── DATA PROVIDED

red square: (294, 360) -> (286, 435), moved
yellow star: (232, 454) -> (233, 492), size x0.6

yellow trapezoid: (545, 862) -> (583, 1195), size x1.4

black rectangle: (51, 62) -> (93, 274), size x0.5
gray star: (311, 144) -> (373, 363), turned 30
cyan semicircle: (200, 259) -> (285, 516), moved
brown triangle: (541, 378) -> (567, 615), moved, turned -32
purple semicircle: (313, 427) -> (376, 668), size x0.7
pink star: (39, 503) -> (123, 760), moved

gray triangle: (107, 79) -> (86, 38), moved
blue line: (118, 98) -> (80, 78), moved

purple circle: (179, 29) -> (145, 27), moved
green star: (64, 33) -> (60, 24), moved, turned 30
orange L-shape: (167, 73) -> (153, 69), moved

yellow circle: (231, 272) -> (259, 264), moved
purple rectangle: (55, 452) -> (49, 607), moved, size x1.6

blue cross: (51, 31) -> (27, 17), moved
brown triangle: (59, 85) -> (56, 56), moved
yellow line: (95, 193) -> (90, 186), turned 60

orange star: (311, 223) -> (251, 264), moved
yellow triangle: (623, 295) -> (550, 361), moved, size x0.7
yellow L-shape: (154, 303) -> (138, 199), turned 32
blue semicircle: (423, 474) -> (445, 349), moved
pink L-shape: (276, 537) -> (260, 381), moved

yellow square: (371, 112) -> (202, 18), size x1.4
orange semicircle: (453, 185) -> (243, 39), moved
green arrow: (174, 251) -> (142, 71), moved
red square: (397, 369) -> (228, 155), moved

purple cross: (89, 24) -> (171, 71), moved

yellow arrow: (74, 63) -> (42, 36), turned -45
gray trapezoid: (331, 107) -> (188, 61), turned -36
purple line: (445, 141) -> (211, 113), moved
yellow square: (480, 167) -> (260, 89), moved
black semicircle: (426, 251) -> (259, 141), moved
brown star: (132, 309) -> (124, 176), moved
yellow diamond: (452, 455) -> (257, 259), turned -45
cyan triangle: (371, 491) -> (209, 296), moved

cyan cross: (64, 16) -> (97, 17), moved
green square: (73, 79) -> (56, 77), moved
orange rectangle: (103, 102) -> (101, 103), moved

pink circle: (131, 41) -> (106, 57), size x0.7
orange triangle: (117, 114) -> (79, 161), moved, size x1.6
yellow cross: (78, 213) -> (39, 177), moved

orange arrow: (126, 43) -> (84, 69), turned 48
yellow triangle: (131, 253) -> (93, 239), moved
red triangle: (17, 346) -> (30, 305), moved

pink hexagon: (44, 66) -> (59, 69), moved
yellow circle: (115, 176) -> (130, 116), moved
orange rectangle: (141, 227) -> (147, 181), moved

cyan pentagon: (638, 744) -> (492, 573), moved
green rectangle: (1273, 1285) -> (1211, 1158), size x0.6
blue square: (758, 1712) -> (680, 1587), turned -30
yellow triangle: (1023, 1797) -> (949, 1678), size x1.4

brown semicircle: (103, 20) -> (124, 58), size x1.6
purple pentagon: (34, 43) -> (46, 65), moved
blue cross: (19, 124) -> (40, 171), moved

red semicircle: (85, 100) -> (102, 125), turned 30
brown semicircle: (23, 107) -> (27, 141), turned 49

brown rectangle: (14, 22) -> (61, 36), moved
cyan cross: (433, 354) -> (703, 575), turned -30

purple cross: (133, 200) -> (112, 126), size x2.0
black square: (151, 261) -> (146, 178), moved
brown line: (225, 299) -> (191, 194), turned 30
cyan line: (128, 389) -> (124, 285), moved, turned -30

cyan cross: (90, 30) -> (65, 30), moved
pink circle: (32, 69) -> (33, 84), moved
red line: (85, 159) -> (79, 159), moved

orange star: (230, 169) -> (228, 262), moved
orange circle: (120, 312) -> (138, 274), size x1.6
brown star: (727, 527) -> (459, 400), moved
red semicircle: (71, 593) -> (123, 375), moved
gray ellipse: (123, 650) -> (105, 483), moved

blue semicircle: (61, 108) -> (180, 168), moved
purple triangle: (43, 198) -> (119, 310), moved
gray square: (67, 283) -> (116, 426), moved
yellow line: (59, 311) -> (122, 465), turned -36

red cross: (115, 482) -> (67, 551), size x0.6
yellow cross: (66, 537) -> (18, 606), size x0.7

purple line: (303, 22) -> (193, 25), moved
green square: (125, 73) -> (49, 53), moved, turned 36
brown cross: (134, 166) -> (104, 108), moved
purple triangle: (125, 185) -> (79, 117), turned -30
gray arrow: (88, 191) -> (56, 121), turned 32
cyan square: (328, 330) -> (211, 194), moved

────

GOAL OF THE EXERCISE -
What needs duplicating is the run of lines from the one containing "green rectangle: (1273, 1285)" through the last line of the entries above, exact and complete.

PROBLEM SOLUTION -
green rectangle: (1273, 1285) -> (1211, 1158), size x0.6
blue square: (758, 1712) -> (680, 1587), turned -30
yellow triangle: (1023, 1797) -> (949, 1678), size x1.4

brown semicircle: (103, 20) -> (124, 58), size x1.6
purple pentagon: (34, 43) -> (46, 65), moved
blue cross: (19, 124) -> (40, 171), moved

red semicircle: (85, 100) -> (102, 125), turned 30
brown semicircle: (23, 107) -> (27, 141), turned 49

brown rectangle: (14, 22) -> (61, 36), moved
cyan cross: (433, 354) -> (703, 575), turned -30

purple cross: (133, 200) -> (112, 126), size x2.0
black square: (151, 261) -> (146, 178), moved
brown line: (225, 299) -> (191, 194), turned 30
cyan line: (128, 389) -> (124, 285), moved, turned -30

cyan cross: (90, 30) -> (65, 30), moved
pink circle: (32, 69) -> (33, 84), moved
red line: (85, 159) -> (79, 159), moved

orange star: (230, 169) -> (228, 262), moved
orange circle: (120, 312) -> (138, 274), size x1.6
brown star: (727, 527) -> (459, 400), moved
red semicircle: (71, 593) -> (123, 375), moved
gray ellipse: (123, 650) -> (105, 483), moved

blue semicircle: (61, 108) -> (180, 168), moved
purple triangle: (43, 198) -> (119, 310), moved
gray square: (67, 283) -> (116, 426), moved
yellow line: (59, 311) -> (122, 465), turned -36

red cross: (115, 482) -> (67, 551), size x0.6
yellow cross: (66, 537) -> (18, 606), size x0.7

purple line: (303, 22) -> (193, 25), moved
green square: (125, 73) -> (49, 53), moved, turned 36
brown cross: (134, 166) -> (104, 108), moved
purple triangle: (125, 185) -> (79, 117), turned -30
gray arrow: (88, 191) -> (56, 121), turned 32
cyan square: (328, 330) -> (211, 194), moved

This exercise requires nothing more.